-- Activity --
Where the string "cross" occurs in a line of the data below, that line should be copied.

Data excerpts
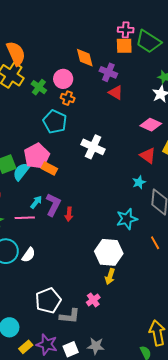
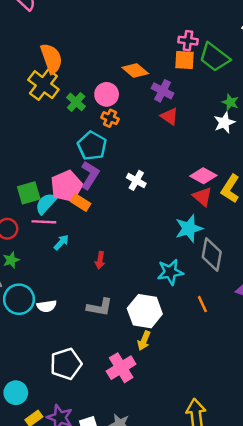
orange diamond: (85, 58) -> (135, 70), turned -40
pink diamond: (151, 125) -> (203, 176), moved
white cross: (93, 147) -> (136, 180), size x0.7
cyan star: (139, 182) -> (189, 228), size x1.6
purple L-shape: (53, 205) -> (90, 175), moved
pink line: (25, 218) -> (44, 222), moved
white semicircle: (29, 255) -> (47, 306), turned 42
pink cross: (93, 300) -> (121, 368), size x1.6
gray L-shape: (70, 316) -> (100, 307), moved

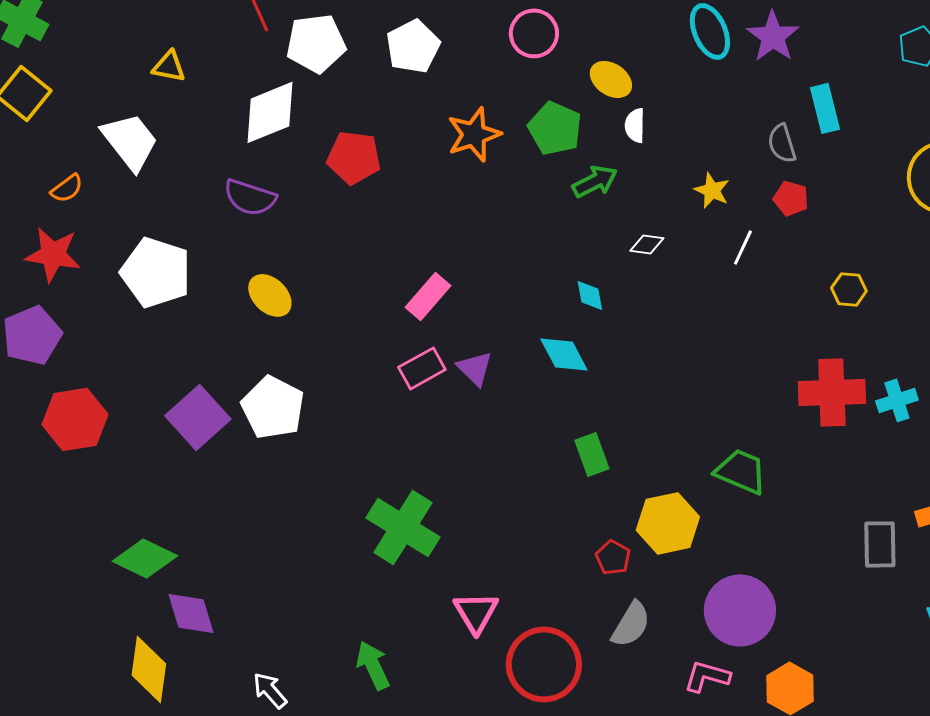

-- Your solution --
white cross: (93, 147) -> (136, 180), size x0.7
pink cross: (93, 300) -> (121, 368), size x1.6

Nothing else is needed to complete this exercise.